◆ **Your assignment**
Your copy should start at the line with "yellow goblet: [73,327,216,445]" and end at the line with "green trophy: [243,260,342,396]" in the data below. Transcribe only those lines, exactly, pictures excluded.

::::

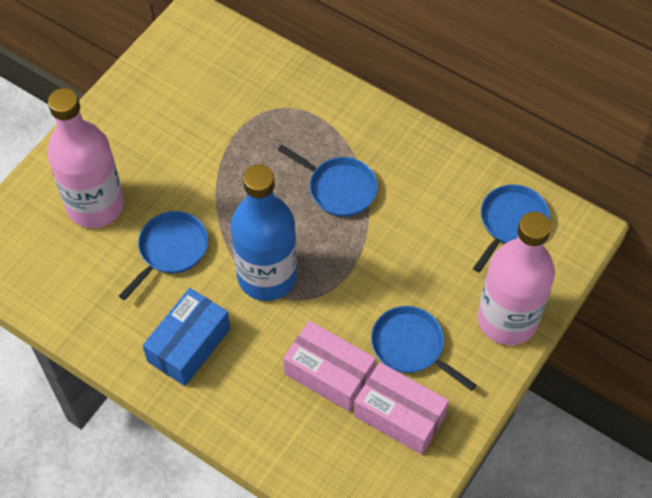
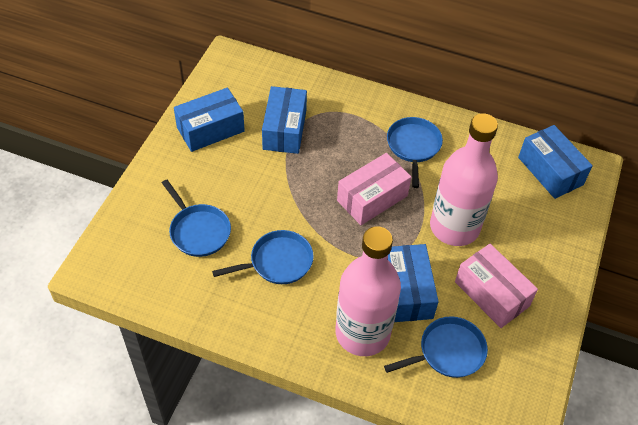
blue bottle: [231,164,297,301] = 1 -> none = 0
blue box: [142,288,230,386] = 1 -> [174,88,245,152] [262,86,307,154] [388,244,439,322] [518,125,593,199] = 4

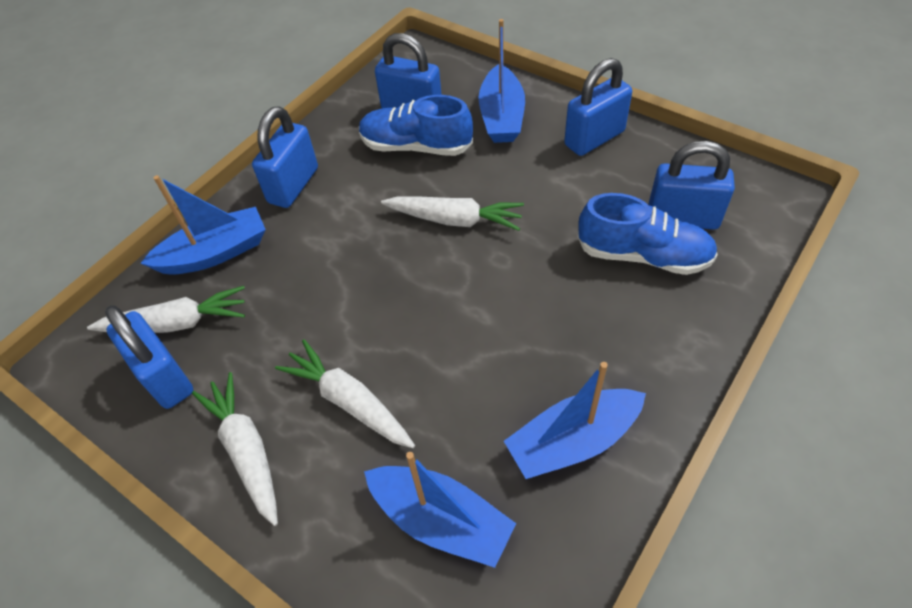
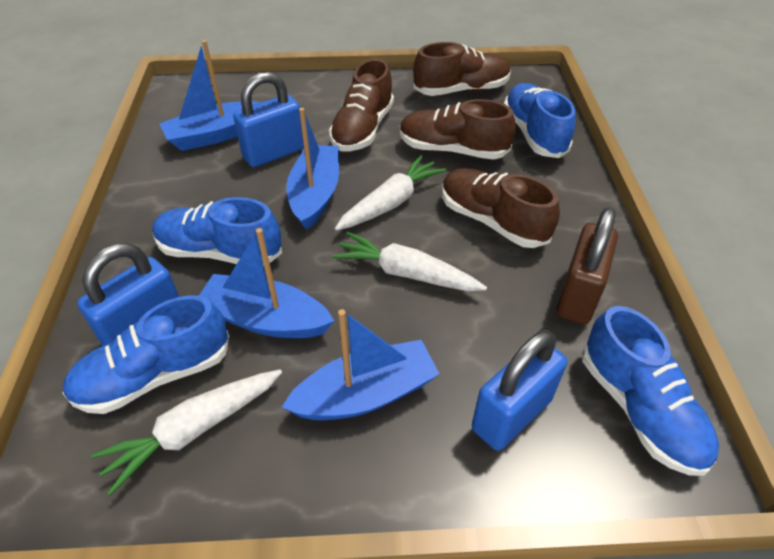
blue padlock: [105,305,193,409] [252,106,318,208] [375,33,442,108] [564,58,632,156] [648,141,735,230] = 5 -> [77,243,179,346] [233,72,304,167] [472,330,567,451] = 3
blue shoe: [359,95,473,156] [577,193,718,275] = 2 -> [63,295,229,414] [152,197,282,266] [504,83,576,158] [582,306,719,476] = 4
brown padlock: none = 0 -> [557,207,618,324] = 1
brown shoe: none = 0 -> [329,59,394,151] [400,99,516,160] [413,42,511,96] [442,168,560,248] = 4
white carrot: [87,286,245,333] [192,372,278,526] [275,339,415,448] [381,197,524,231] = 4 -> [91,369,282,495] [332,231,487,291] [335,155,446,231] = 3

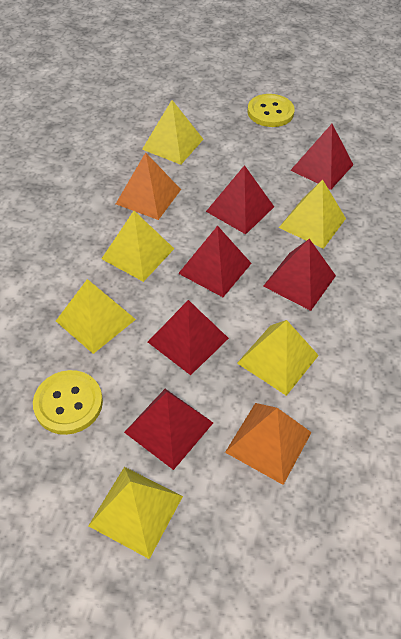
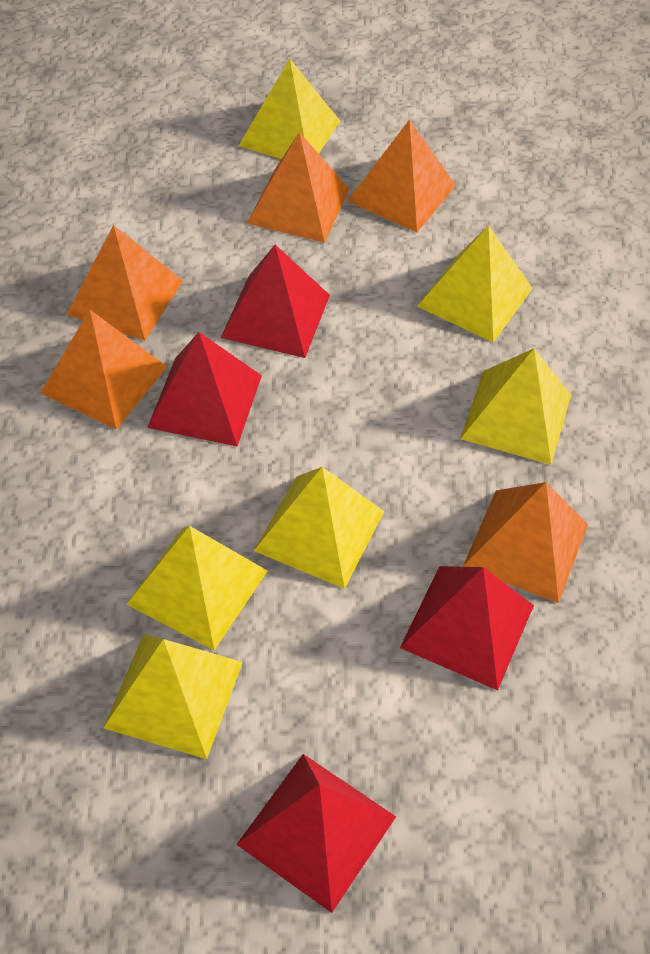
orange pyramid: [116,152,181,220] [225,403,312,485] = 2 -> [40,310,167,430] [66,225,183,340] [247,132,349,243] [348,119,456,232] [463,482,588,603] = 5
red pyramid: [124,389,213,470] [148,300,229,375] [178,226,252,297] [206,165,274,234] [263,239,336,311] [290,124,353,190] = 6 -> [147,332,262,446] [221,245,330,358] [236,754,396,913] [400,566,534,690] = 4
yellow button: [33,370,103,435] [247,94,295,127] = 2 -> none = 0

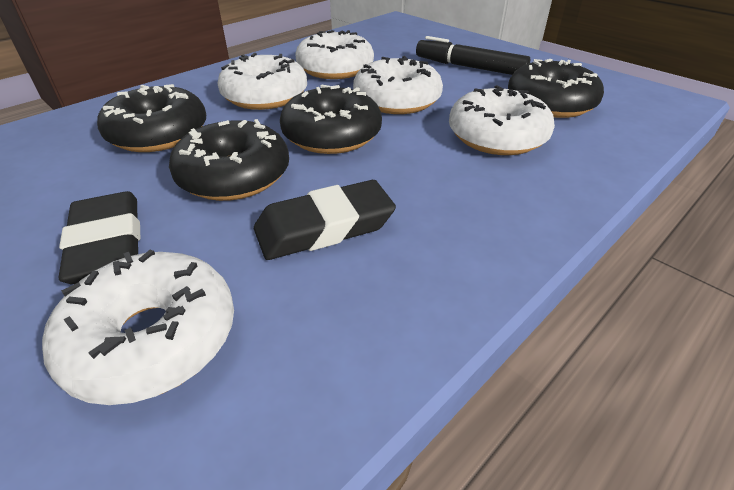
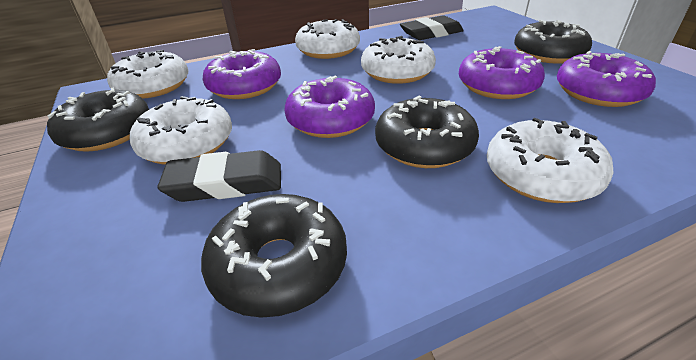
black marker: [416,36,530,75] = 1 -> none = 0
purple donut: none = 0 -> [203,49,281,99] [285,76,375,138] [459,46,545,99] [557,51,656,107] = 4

::::

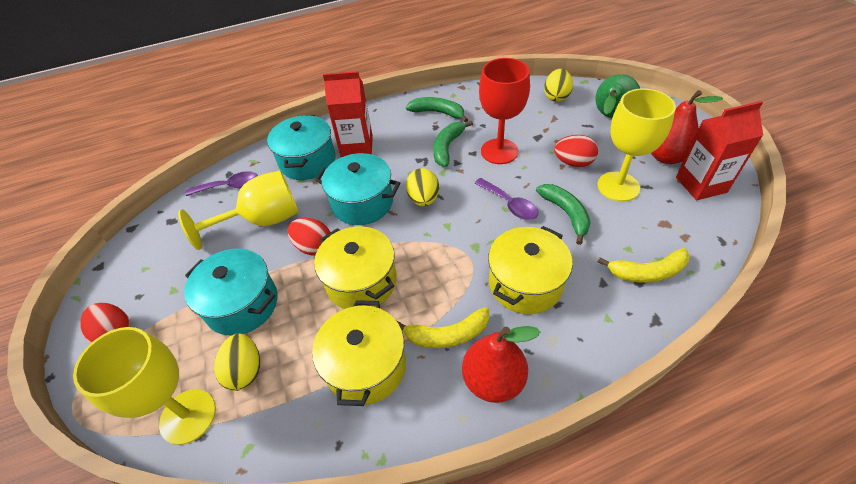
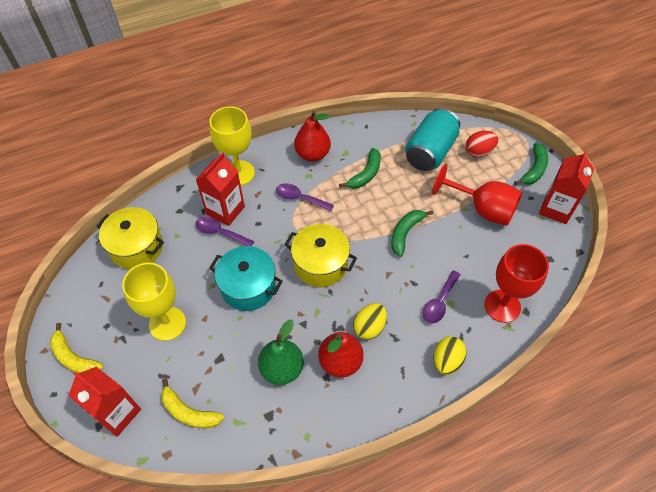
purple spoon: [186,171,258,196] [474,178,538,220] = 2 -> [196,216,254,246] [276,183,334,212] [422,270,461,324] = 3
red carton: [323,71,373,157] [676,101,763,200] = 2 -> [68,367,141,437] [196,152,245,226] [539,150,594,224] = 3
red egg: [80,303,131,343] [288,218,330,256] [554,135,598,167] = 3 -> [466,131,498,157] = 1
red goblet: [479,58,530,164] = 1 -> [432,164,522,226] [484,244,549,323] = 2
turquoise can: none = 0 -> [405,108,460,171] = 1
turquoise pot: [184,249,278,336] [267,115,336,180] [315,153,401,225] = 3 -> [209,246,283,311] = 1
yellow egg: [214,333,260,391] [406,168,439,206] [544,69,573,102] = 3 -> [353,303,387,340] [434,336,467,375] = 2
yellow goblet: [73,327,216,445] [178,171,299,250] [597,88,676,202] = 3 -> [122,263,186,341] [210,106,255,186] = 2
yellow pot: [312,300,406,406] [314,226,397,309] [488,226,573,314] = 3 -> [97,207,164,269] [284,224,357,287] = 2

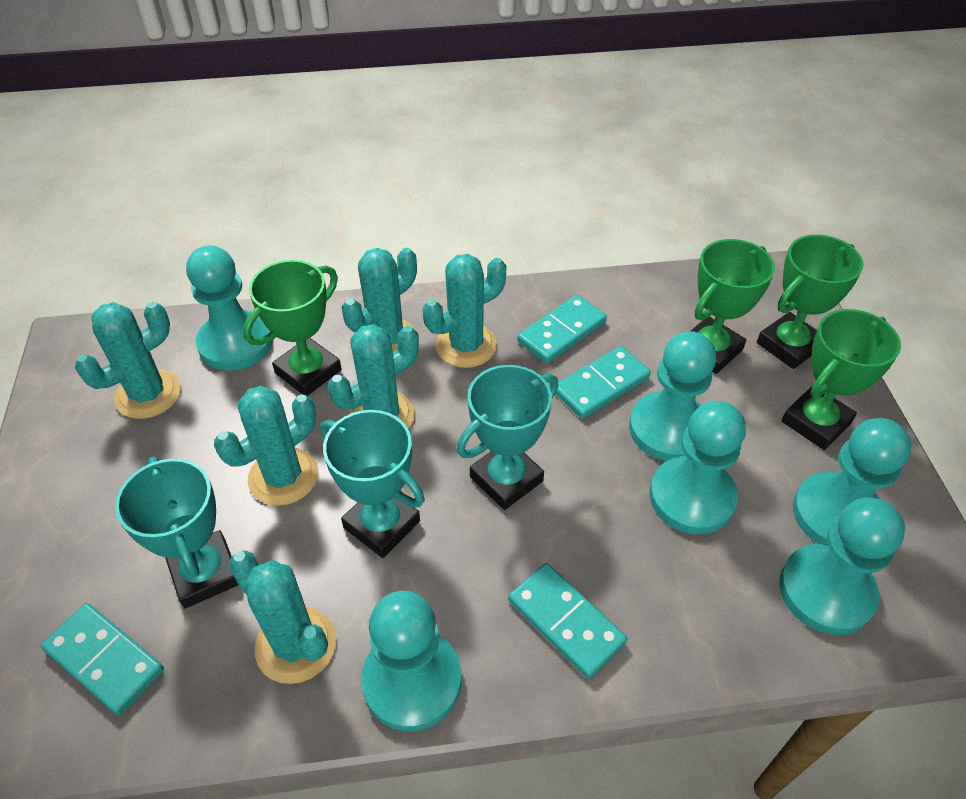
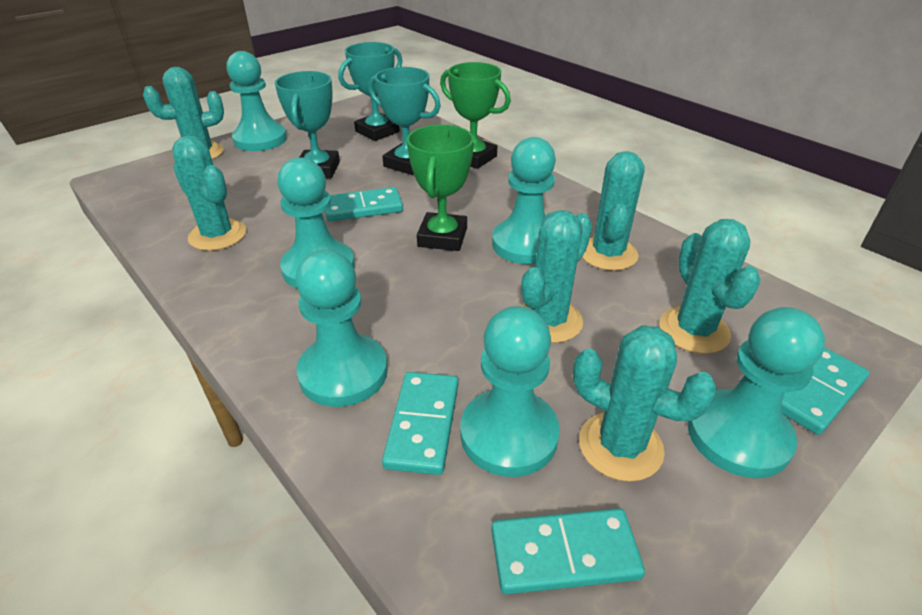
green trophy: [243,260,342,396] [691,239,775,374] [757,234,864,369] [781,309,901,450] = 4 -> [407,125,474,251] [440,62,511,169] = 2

::::

◆ **Task output**
yellow goblet: [73,327,216,445] [178,171,299,250] [597,88,676,202] = 3 -> [122,263,186,341] [210,106,255,186] = 2
yellow pot: [312,300,406,406] [314,226,397,309] [488,226,573,314] = 3 -> [97,207,164,269] [284,224,357,287] = 2

green trophy: [243,260,342,396] [691,239,775,374] [757,234,864,369] [781,309,901,450] = 4 -> [407,125,474,251] [440,62,511,169] = 2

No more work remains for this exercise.